START Dataset excerpts

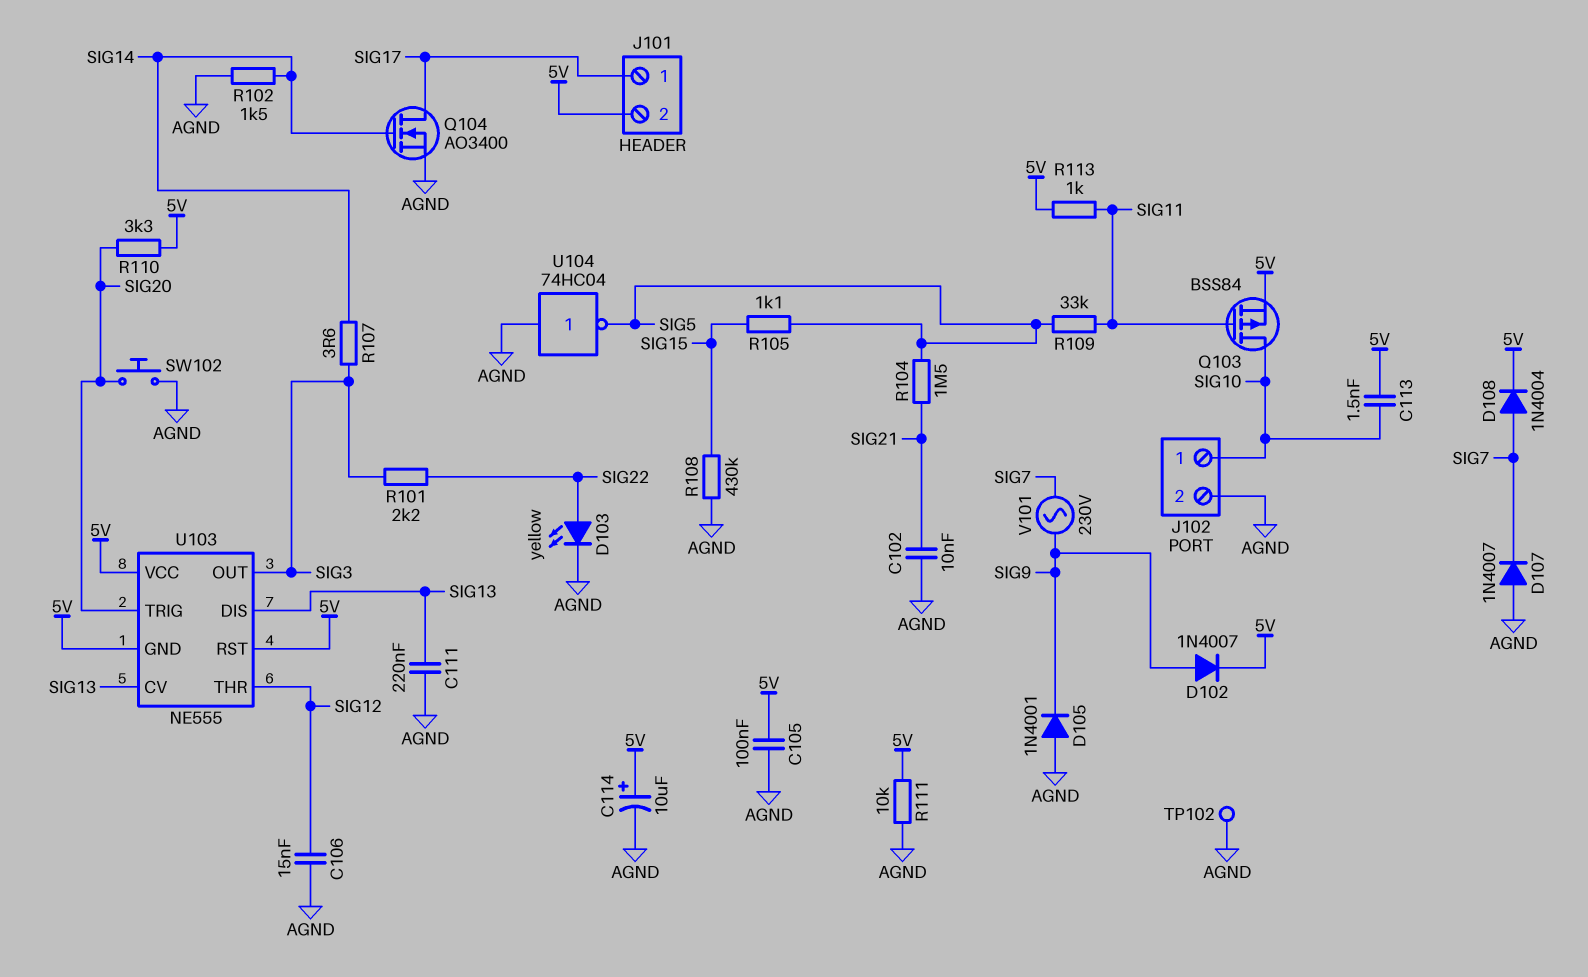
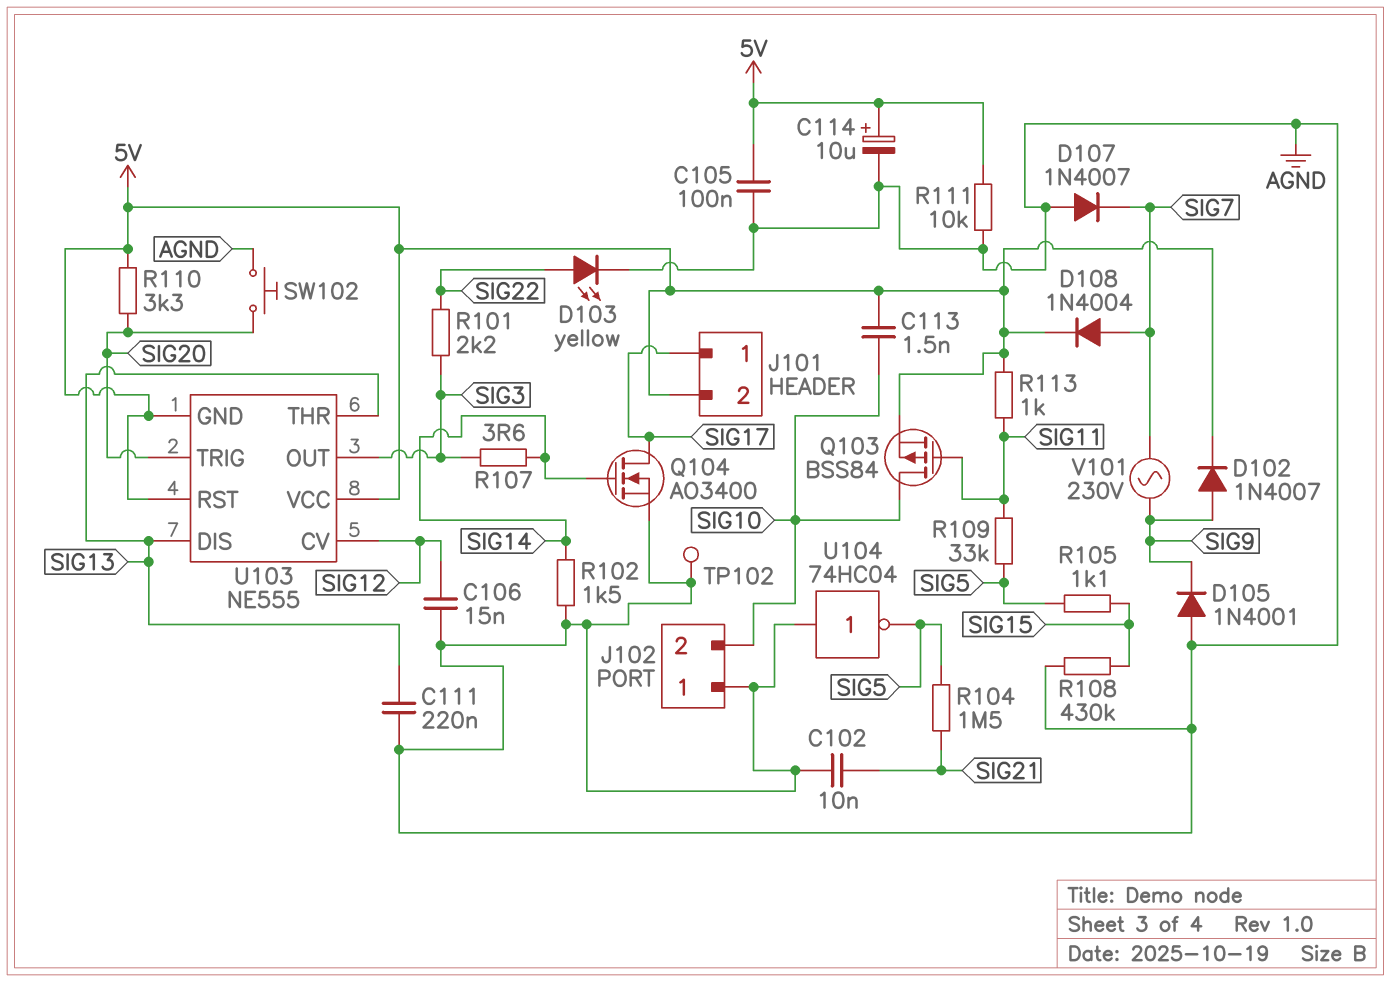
J102 pin 1: SIG10 -> AGND
J102 pin 2: AGND -> SIG10
U103 pin CV: SIG13 -> SIG12
U103 pin THR: SIG12 -> SIG13

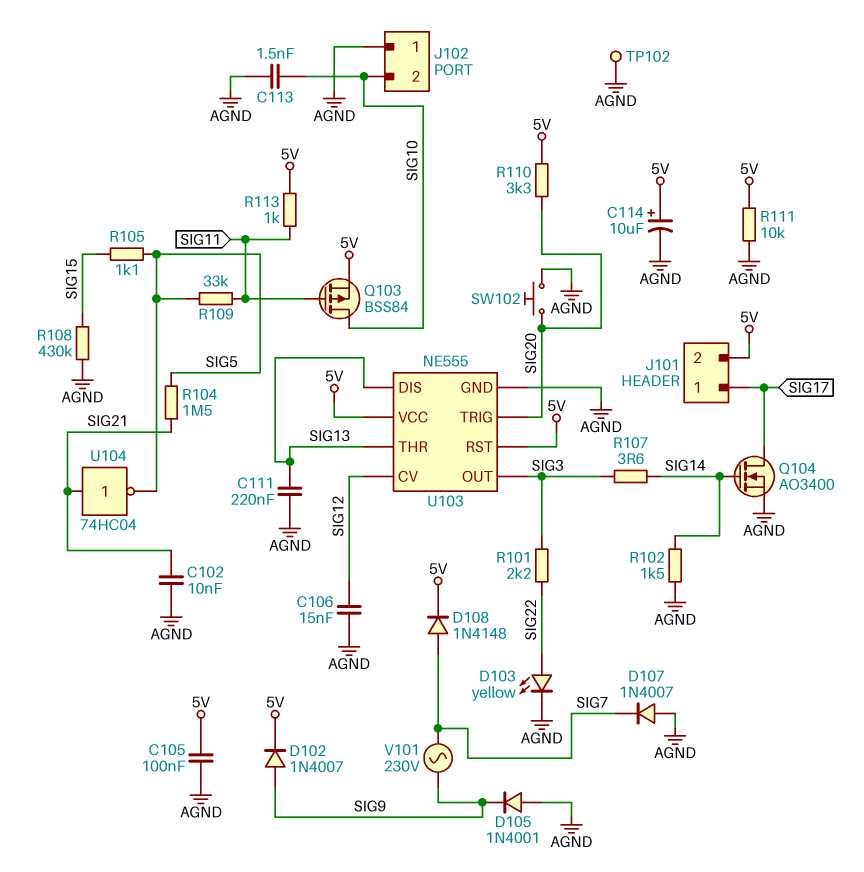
C113: 1.5nF (5V, SIG10) -> 1.5nF (AGND, SIG10)
D108: diode 1N4004 (A SIG7, K 5V) -> diode 1N4148 (A SIG7, K 5V)
U103 pin GND: 5V -> AGND
U104: NOT 74HC04 (in AGND, out SIG5) -> NOT 74HC04 (in SIG21, out SIG5)

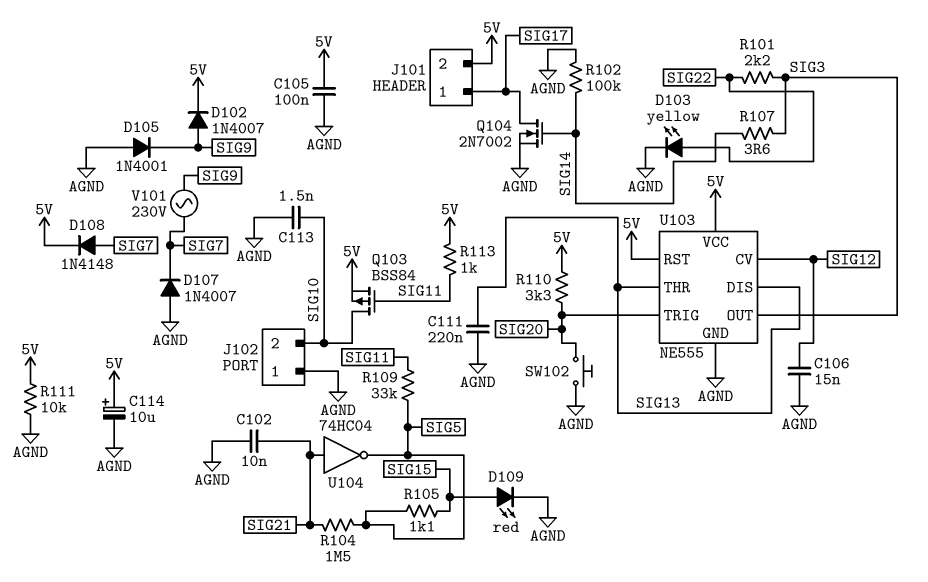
D109: none -> LED red (A SIG15, K AGND)
Q104: NMOS AO3400 (G SIG14, D SIG17, S AGND) -> NMOS 2N7002 (G SIG14, D SIG17, S AGND)
R102: 1.5k (AGND, SIG14) -> 100k (AGND, SIG14)
R108: 430k (AGND, SIG15) -> none
TP102: test point (AGND) -> none

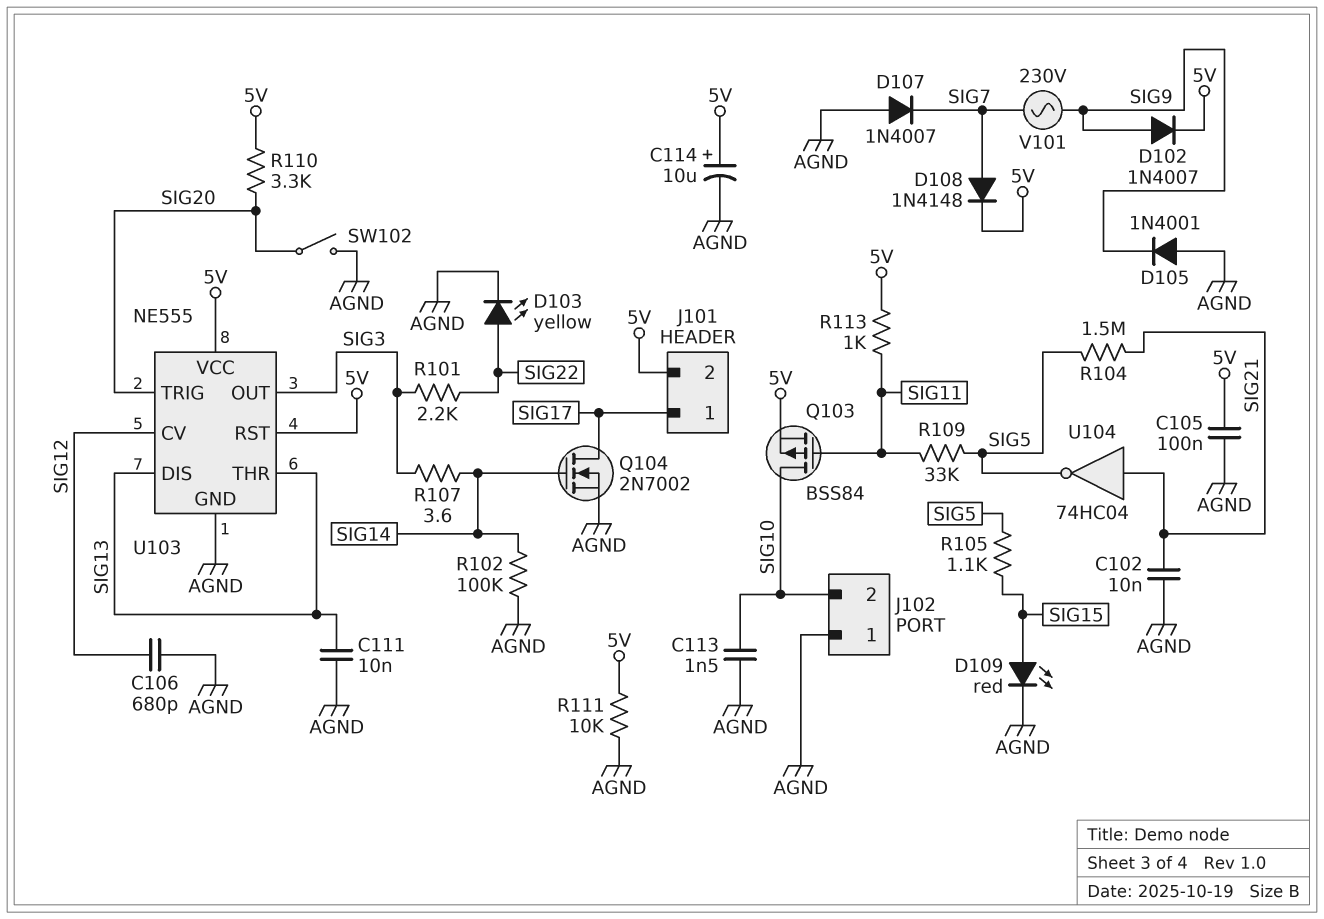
C106: 15nF (AGND, SIG12) -> 680pF (AGND, SIG12)
C111: 220nF (AGND, SIG13) -> 10nF (AGND, SIG13)
SW102: button (AGND, SIG20) -> switch (AGND, SIG20)

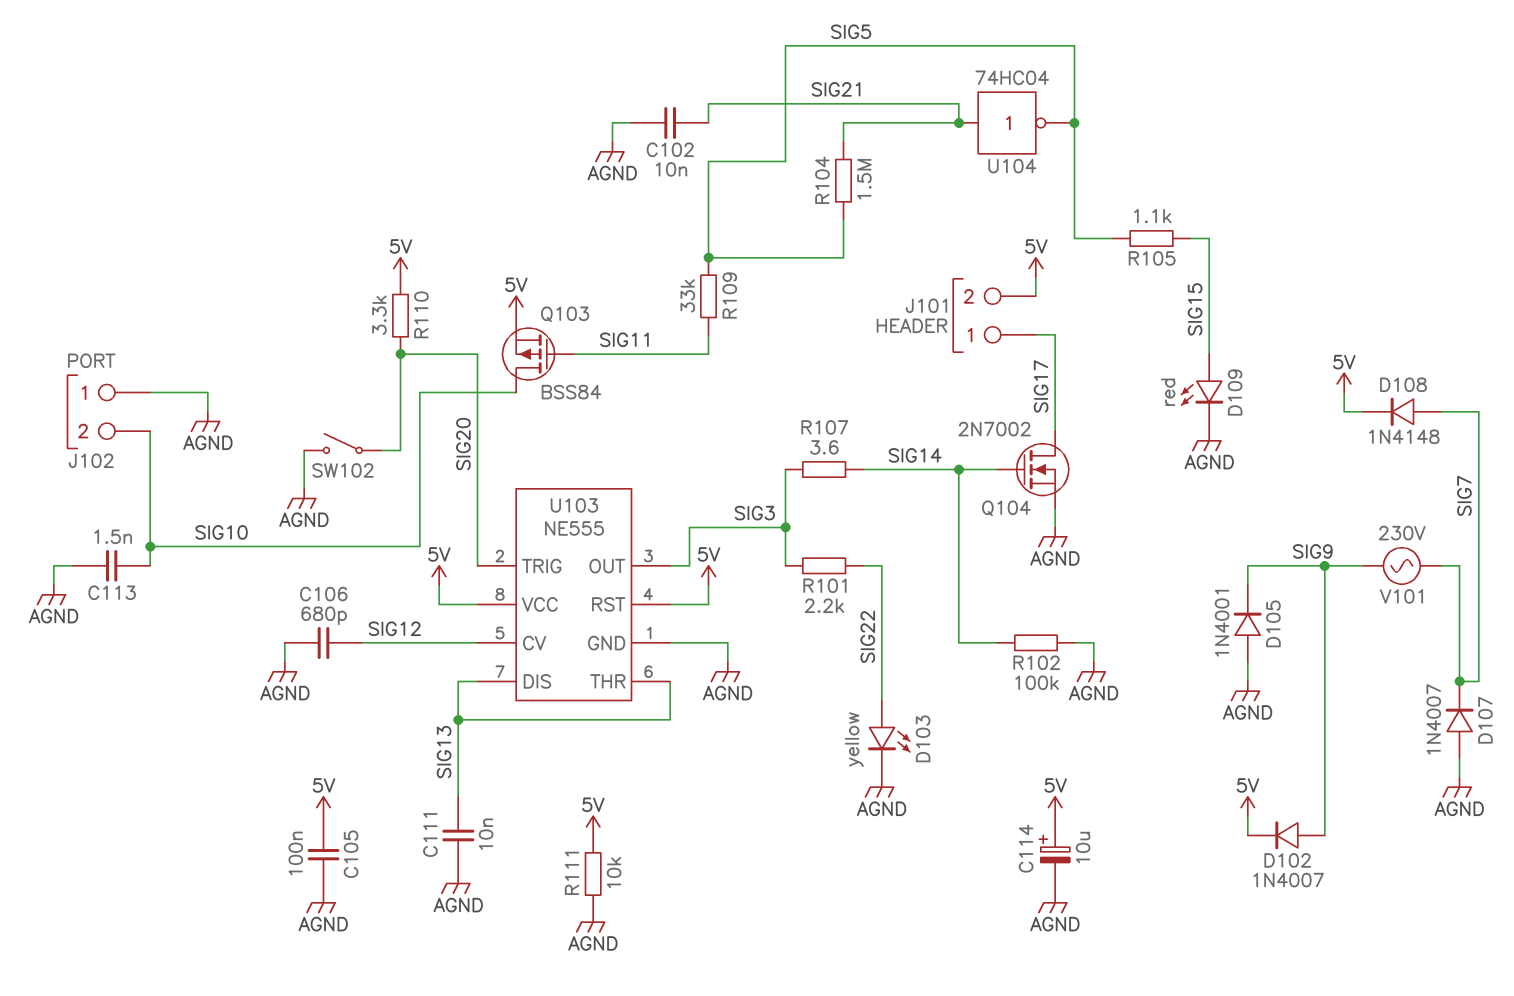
R113: 1k (5V, SIG11) -> none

END Dataset excerpts

=== Description of the task ===
Apart from its pictures, the material above should be repeated exactly.

=== Response box ===
J102 pin 1: SIG10 -> AGND
J102 pin 2: AGND -> SIG10
U103 pin CV: SIG13 -> SIG12
U103 pin THR: SIG12 -> SIG13

C113: 1.5nF (5V, SIG10) -> 1.5nF (AGND, SIG10)
D108: diode 1N4004 (A SIG7, K 5V) -> diode 1N4148 (A SIG7, K 5V)
U103 pin GND: 5V -> AGND
U104: NOT 74HC04 (in AGND, out SIG5) -> NOT 74HC04 (in SIG21, out SIG5)

D109: none -> LED red (A SIG15, K AGND)
Q104: NMOS AO3400 (G SIG14, D SIG17, S AGND) -> NMOS 2N7002 (G SIG14, D SIG17, S AGND)
R102: 1.5k (AGND, SIG14) -> 100k (AGND, SIG14)
R108: 430k (AGND, SIG15) -> none
TP102: test point (AGND) -> none

C106: 15nF (AGND, SIG12) -> 680pF (AGND, SIG12)
C111: 220nF (AGND, SIG13) -> 10nF (AGND, SIG13)
SW102: button (AGND, SIG20) -> switch (AGND, SIG20)

R113: 1k (5V, SIG11) -> none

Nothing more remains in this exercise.